Object matching data
:::
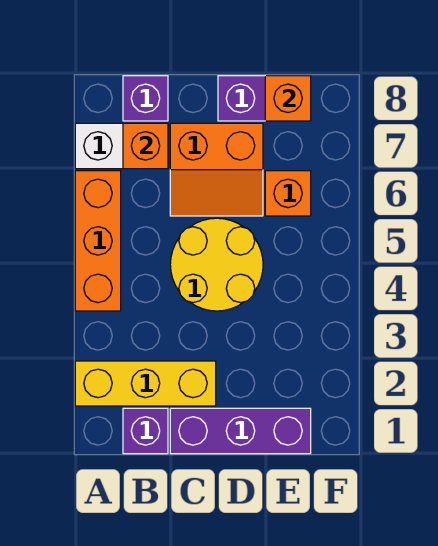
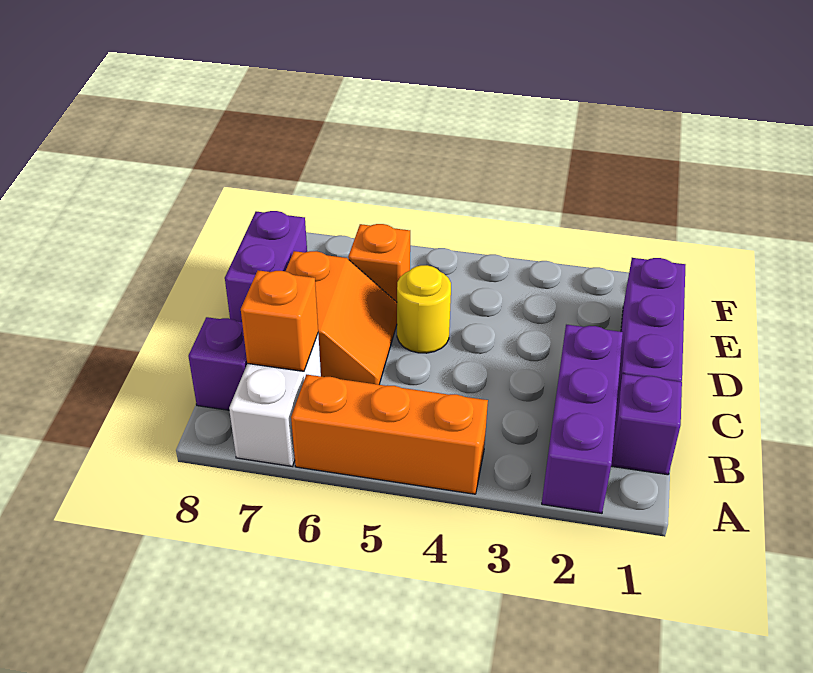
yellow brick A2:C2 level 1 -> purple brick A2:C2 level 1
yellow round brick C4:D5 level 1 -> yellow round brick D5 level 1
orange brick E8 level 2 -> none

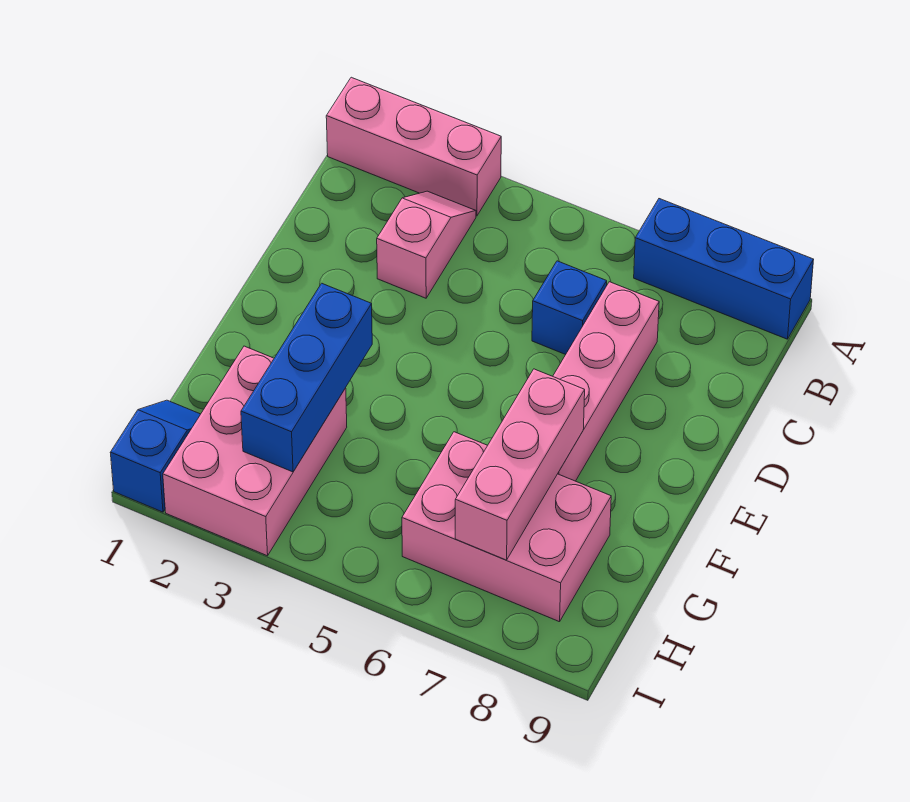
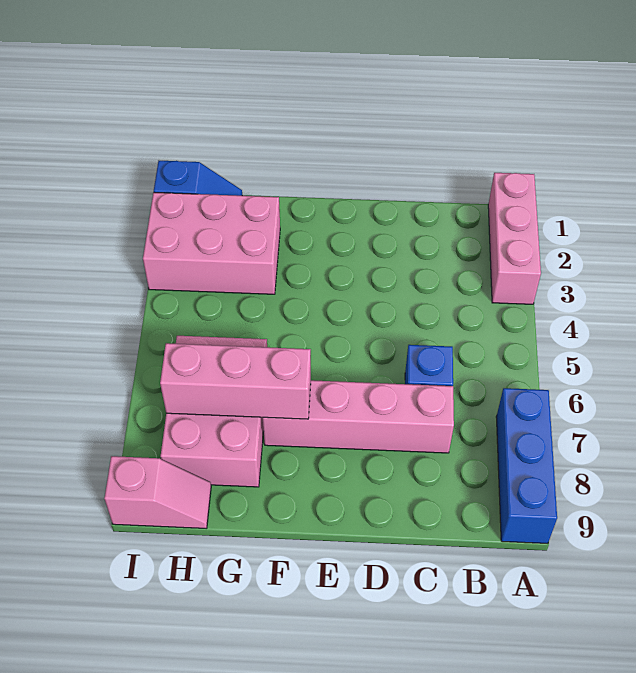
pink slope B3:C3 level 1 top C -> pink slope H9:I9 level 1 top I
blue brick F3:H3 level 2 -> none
:::
> [How to complete this task]: Check every line of the entries above, and copy those that carry the string "none".

> [Exercise answer]:
orange brick E8 level 2 -> none
blue brick F3:H3 level 2 -> none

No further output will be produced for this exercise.